- _Aim of the task_
Begin at the line below that has "R102: 1k (GND, X2) -> 1k (GND, VCC)" and stop after the line that has "D101: schottky (A". Please restate only those lines, word for word.

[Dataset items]
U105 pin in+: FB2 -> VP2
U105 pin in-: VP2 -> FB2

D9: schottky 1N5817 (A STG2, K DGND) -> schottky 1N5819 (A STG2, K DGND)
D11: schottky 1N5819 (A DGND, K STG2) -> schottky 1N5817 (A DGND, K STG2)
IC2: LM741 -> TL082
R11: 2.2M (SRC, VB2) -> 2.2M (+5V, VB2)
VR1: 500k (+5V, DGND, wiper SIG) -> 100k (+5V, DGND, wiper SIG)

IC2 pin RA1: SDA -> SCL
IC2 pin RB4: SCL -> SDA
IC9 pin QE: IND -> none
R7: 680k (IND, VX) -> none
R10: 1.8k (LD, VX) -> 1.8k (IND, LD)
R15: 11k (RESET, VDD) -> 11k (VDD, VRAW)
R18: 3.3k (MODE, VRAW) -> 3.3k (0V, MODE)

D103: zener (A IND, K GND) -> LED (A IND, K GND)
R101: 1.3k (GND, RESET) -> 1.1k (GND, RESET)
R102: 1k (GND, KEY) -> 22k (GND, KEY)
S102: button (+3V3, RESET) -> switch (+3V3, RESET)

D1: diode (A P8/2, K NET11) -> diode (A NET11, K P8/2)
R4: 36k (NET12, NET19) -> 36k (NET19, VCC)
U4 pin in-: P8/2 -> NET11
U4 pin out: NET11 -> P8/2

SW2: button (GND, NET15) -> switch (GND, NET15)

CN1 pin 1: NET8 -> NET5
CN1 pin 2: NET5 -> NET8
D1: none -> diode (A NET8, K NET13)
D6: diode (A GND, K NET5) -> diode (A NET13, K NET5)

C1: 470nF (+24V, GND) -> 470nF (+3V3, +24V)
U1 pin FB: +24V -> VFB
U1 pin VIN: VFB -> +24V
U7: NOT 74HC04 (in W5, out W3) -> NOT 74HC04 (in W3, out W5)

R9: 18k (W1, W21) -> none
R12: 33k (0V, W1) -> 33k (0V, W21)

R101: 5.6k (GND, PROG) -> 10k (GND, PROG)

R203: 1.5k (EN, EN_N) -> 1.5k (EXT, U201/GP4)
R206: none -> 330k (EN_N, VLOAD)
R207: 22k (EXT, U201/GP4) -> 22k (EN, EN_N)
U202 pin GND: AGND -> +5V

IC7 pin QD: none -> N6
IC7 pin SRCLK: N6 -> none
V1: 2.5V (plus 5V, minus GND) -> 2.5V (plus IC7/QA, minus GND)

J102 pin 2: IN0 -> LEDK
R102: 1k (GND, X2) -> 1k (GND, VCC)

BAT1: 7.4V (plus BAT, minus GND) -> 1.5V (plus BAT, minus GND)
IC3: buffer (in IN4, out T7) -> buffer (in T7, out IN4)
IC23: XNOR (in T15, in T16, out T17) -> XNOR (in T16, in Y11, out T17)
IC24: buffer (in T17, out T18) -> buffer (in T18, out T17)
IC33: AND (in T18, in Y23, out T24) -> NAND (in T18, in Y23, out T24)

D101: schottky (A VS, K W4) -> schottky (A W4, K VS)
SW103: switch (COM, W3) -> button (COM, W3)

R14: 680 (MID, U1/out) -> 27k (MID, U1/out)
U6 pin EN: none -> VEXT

- _Exercise output_
R102: 1k (GND, X2) -> 1k (GND, VCC)

BAT1: 7.4V (plus BAT, minus GND) -> 1.5V (plus BAT, minus GND)
IC3: buffer (in IN4, out T7) -> buffer (in T7, out IN4)
IC23: XNOR (in T15, in T16, out T17) -> XNOR (in T16, in Y11, out T17)
IC24: buffer (in T17, out T18) -> buffer (in T18, out T17)
IC33: AND (in T18, in Y23, out T24) -> NAND (in T18, in Y23, out T24)

D101: schottky (A VS, K W4) -> schottky (A W4, K VS)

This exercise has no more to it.